> [Provided information]
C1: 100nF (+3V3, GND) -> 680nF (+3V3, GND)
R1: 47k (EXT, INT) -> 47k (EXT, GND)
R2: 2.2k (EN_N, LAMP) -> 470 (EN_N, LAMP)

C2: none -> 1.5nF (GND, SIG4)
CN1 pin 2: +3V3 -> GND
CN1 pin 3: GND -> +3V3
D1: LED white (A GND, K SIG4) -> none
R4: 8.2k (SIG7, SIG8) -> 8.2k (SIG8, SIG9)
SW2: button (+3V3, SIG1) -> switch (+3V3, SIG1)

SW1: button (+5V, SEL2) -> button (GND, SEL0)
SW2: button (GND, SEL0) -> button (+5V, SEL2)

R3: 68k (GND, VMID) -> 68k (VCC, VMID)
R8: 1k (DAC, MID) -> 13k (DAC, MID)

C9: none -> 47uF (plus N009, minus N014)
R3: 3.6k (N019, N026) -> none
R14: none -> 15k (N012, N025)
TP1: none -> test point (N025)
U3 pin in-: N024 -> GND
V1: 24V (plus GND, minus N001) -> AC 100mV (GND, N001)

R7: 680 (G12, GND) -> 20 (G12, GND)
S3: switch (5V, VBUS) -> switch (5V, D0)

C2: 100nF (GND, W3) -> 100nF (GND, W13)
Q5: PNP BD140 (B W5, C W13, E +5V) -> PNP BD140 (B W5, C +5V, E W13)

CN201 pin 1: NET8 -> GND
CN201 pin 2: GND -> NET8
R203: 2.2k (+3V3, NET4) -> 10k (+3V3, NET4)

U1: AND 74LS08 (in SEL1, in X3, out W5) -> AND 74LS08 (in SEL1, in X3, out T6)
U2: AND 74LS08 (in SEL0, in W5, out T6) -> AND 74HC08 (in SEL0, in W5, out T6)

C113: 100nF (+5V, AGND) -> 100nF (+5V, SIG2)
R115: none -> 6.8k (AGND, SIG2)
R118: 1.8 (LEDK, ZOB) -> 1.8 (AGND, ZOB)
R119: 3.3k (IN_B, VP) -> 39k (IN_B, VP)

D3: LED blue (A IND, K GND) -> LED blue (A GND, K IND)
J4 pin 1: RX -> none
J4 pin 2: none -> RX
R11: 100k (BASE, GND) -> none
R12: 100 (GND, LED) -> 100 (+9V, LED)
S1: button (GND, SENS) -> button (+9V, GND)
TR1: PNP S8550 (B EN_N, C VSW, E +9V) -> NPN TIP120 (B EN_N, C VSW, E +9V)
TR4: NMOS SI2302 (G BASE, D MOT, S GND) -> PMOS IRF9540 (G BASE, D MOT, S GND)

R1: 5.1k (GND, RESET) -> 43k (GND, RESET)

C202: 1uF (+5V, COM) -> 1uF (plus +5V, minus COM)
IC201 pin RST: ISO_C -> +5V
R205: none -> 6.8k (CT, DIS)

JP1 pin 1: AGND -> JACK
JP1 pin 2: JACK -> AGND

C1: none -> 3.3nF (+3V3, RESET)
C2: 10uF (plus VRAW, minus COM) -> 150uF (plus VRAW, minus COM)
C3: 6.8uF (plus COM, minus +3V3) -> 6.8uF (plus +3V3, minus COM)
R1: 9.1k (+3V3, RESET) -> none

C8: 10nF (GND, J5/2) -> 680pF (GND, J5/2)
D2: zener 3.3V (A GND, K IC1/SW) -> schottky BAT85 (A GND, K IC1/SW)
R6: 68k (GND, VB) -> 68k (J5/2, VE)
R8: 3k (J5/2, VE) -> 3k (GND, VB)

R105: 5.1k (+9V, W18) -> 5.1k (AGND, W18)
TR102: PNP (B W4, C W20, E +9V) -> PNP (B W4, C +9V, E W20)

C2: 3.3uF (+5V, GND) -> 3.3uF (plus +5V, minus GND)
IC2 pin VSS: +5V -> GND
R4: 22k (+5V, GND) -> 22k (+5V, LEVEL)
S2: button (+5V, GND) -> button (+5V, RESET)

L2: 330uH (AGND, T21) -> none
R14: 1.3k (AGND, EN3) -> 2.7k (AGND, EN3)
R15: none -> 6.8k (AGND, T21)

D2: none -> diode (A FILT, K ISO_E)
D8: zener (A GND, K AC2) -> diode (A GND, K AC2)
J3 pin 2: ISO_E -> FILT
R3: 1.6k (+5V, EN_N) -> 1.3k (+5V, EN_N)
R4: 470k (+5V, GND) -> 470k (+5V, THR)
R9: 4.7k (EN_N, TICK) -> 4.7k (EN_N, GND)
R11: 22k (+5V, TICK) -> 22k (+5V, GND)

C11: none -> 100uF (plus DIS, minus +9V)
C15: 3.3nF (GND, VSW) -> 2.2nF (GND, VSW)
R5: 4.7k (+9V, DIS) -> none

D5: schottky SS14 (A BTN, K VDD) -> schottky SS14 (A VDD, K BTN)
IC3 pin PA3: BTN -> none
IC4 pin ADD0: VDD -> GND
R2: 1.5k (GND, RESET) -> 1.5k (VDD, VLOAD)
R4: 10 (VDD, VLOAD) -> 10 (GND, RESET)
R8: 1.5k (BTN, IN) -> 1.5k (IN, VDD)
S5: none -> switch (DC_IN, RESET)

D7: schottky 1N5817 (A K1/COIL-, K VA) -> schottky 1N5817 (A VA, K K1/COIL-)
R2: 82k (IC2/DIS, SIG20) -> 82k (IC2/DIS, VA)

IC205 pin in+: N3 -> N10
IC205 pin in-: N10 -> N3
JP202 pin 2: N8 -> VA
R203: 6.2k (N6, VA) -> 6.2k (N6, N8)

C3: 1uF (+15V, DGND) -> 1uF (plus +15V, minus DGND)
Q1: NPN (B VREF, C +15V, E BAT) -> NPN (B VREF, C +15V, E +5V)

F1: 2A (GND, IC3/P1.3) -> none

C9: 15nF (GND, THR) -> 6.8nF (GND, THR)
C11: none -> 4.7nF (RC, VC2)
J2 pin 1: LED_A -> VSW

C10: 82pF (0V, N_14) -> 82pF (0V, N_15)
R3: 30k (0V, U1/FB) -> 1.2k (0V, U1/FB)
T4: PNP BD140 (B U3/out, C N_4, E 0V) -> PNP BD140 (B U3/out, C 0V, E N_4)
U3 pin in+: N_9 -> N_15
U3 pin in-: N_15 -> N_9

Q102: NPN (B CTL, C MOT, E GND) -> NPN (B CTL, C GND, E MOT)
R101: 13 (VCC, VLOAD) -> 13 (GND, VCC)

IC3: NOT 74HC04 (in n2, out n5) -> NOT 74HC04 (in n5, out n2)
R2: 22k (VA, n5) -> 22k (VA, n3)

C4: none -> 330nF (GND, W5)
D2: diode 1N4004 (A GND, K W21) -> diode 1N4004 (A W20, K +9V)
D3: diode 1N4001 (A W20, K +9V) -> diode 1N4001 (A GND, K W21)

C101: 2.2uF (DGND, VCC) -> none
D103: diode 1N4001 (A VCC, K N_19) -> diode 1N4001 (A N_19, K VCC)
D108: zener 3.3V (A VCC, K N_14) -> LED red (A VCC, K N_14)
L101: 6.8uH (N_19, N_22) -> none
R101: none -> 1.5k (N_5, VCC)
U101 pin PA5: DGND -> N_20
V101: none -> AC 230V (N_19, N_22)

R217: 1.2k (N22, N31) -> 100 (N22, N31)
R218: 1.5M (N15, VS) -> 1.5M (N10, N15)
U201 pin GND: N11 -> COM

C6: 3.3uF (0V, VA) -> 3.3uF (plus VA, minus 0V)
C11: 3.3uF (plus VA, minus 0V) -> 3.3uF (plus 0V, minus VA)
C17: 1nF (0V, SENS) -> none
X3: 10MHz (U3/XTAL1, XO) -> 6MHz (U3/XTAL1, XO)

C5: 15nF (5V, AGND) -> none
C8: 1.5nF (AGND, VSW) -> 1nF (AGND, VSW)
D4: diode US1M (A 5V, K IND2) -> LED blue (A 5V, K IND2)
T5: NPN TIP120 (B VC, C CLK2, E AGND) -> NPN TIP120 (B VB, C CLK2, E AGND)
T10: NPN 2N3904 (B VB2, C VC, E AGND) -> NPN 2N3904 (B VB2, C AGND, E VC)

> [Required work] Note which lines carry the word "FILT" in the material, then copy each of them.

> [Output]
D2: none -> diode (A FILT, K ISO_E)
J3 pin 2: ISO_E -> FILT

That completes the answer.